=== Recorded information ===
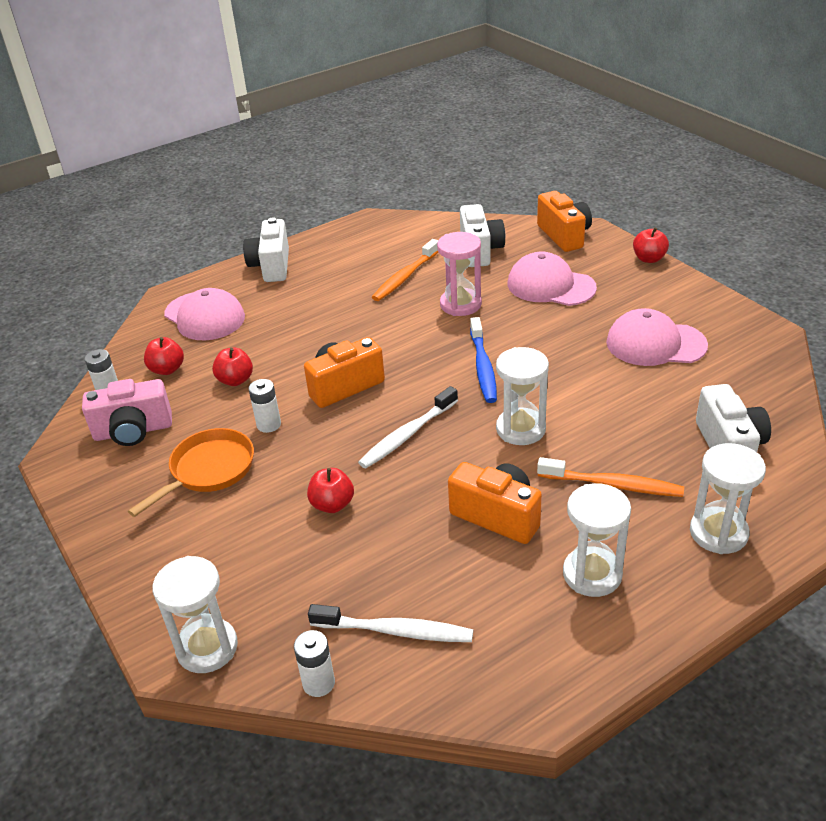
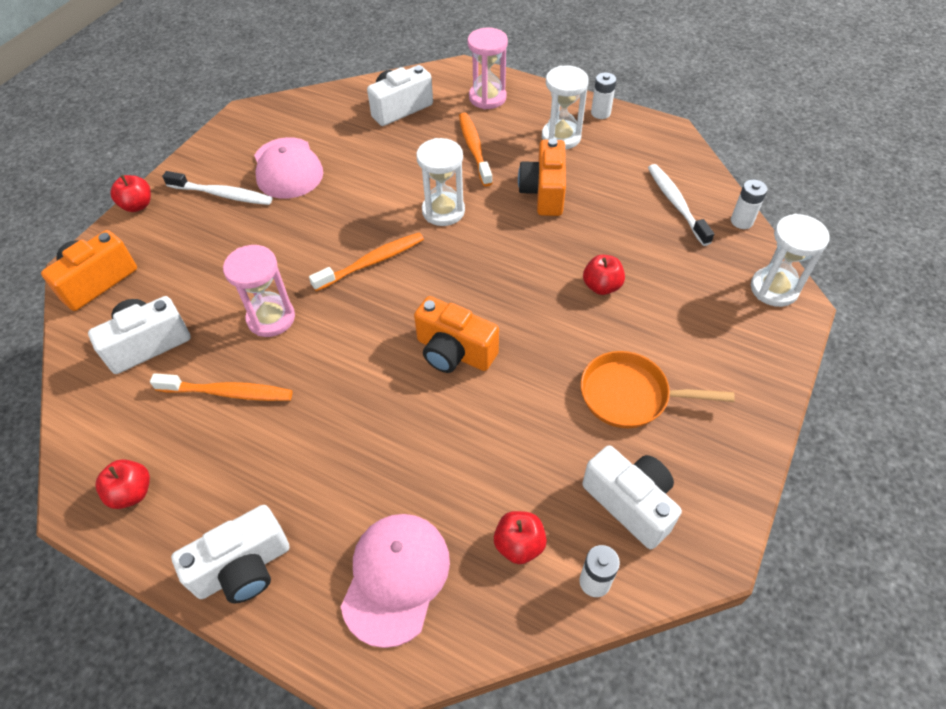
camera: 120 degrees left, 15 degrees up
(133, 431) = (630, 503): pink camera -> white camera
(235, 380) = (497, 455): red apple -> red apple (132, 493)
(269, 424) = (543, 383): white battery -> white battery (600, 113)
(408, 434) = (492, 275): white toothbrush -> white toothbrush (221, 194)
(483, 366) = (371, 262): blue toothbrush -> orange toothbrush
(550, 286) = (211, 260): pink cap -> none
(718, 533) = (487, 98): white hourglass -> pink hourglass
===
=== Requirement ===
Pictures are to be left out. Everything else in the records above gets repeated exactly.

=== Answer ===
camera: 120 degrees left, 15 degrees up
(133, 431) = (630, 503): pink camera -> white camera
(235, 380) = (497, 455): red apple -> red apple (132, 493)
(269, 424) = (543, 383): white battery -> white battery (600, 113)
(408, 434) = (492, 275): white toothbrush -> white toothbrush (221, 194)
(483, 366) = (371, 262): blue toothbrush -> orange toothbrush
(550, 286) = (211, 260): pink cap -> none
(718, 533) = (487, 98): white hourglass -> pink hourglass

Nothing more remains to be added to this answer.